(Beginning of SUPPLIED MATERIAL)
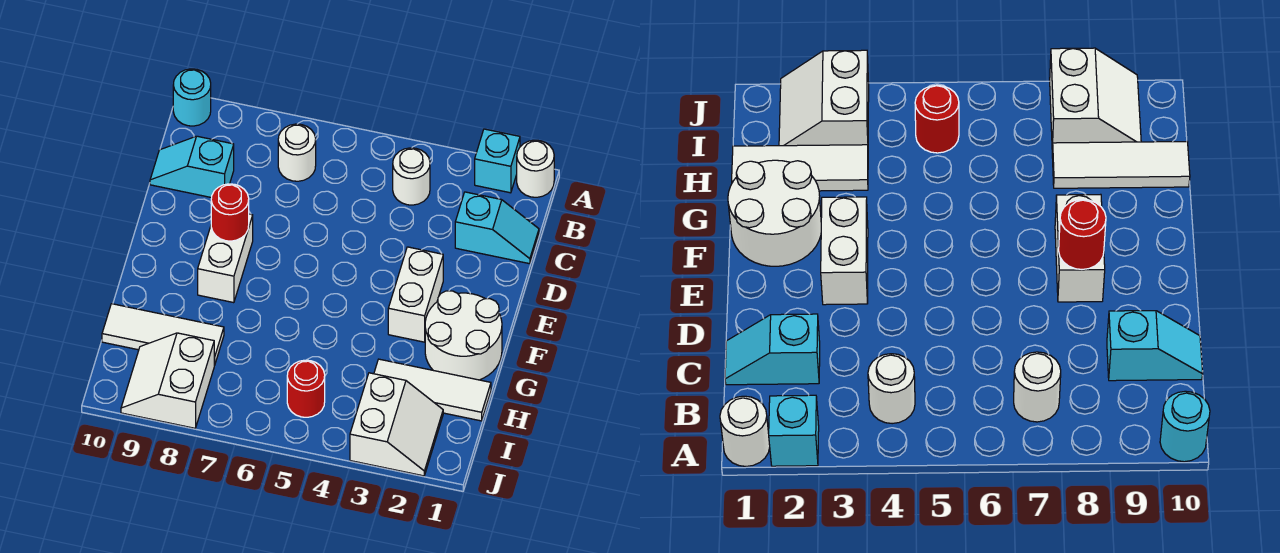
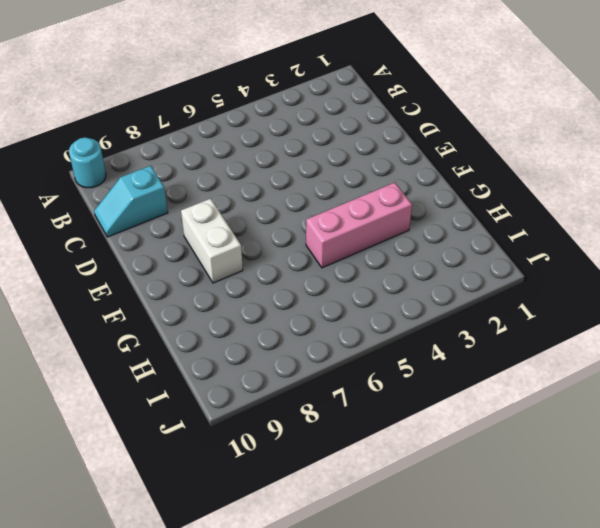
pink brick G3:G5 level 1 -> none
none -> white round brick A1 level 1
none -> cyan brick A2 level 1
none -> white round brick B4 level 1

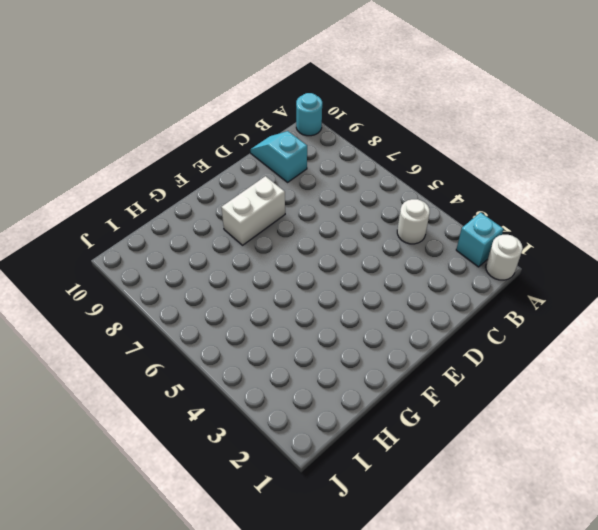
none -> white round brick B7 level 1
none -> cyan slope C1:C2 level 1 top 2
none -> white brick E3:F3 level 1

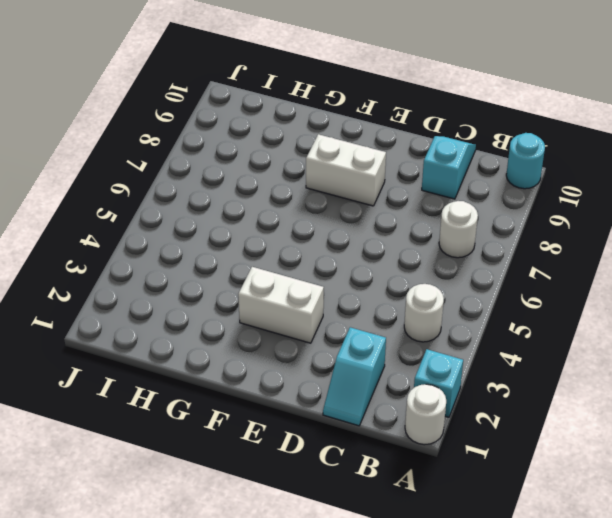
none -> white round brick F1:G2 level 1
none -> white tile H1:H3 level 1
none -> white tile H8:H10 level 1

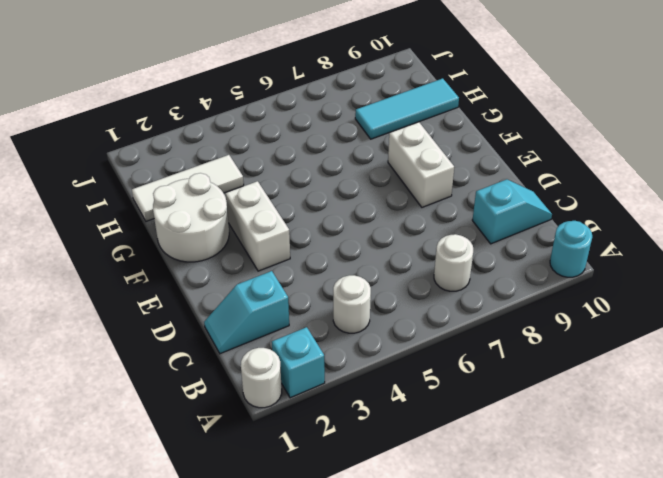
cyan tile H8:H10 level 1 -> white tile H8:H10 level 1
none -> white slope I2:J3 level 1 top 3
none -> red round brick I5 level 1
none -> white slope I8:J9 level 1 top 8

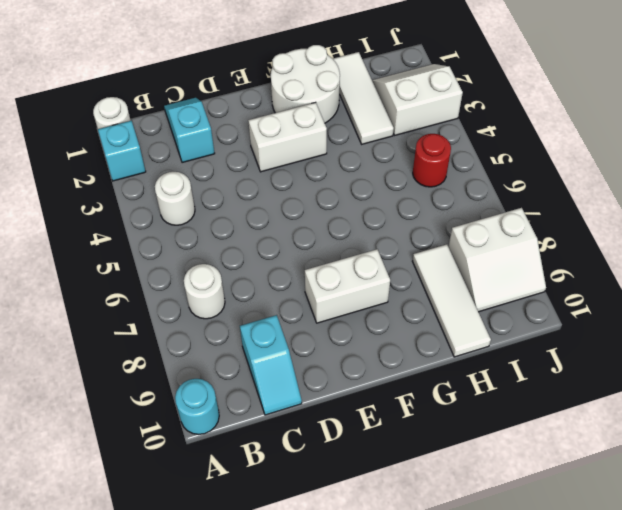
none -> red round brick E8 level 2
(End of SUPPLIED MATERIAL)
(Beginning of SUPPLIED MATERIAL)
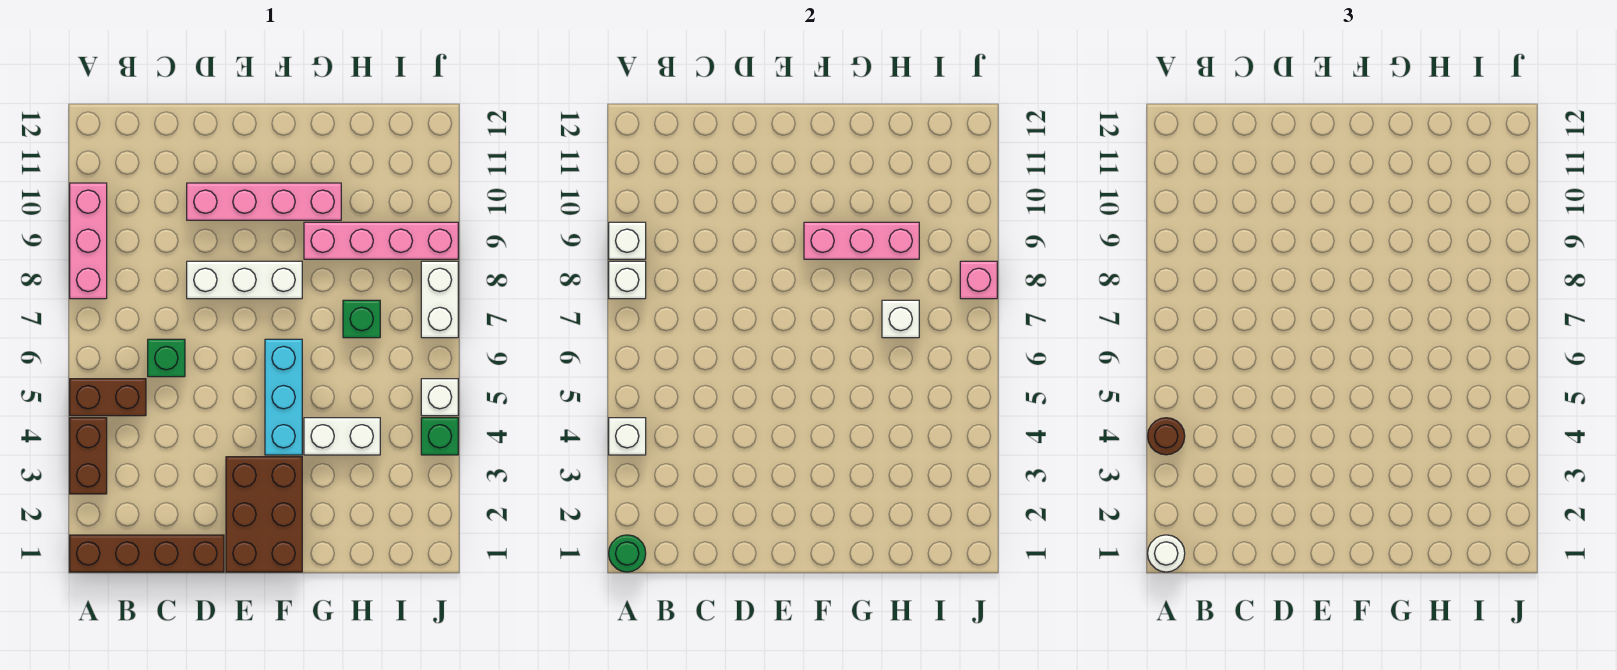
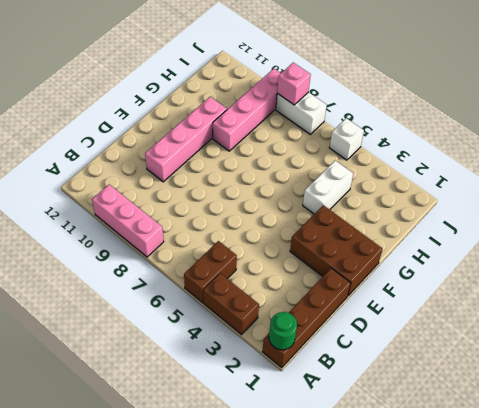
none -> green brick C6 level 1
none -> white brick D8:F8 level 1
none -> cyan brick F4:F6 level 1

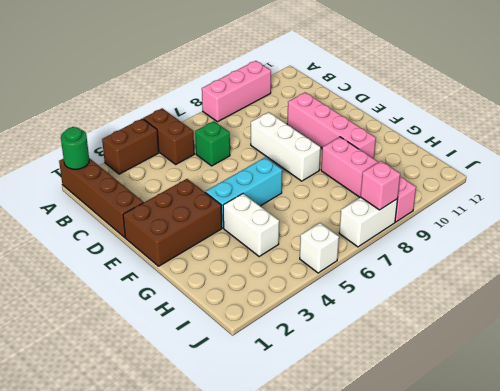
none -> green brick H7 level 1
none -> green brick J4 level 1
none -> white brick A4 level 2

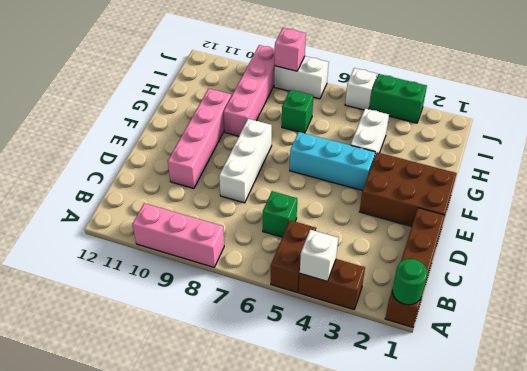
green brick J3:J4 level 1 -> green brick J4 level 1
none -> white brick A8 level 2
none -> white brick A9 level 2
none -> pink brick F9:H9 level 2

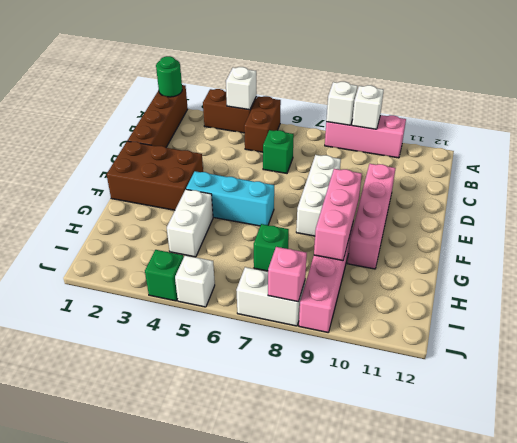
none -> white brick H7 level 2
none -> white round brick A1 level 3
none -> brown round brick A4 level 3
(End of SUPPLIED MATERIAL)
• _EXERCISE OBJECTIVE_
Starting at the line above that contains "pink brick G3:G5 level 1 -> none", transcribe every line exactly through the line that contains "none -> white round brick F1:G2 level 1", including that last one, and skip the pictures.

• _TASK RESULT_
pink brick G3:G5 level 1 -> none
none -> white round brick A1 level 1
none -> cyan brick A2 level 1
none -> white round brick B4 level 1

none -> white round brick B7 level 1
none -> cyan slope C1:C2 level 1 top 2
none -> white brick E3:F3 level 1

none -> white round brick F1:G2 level 1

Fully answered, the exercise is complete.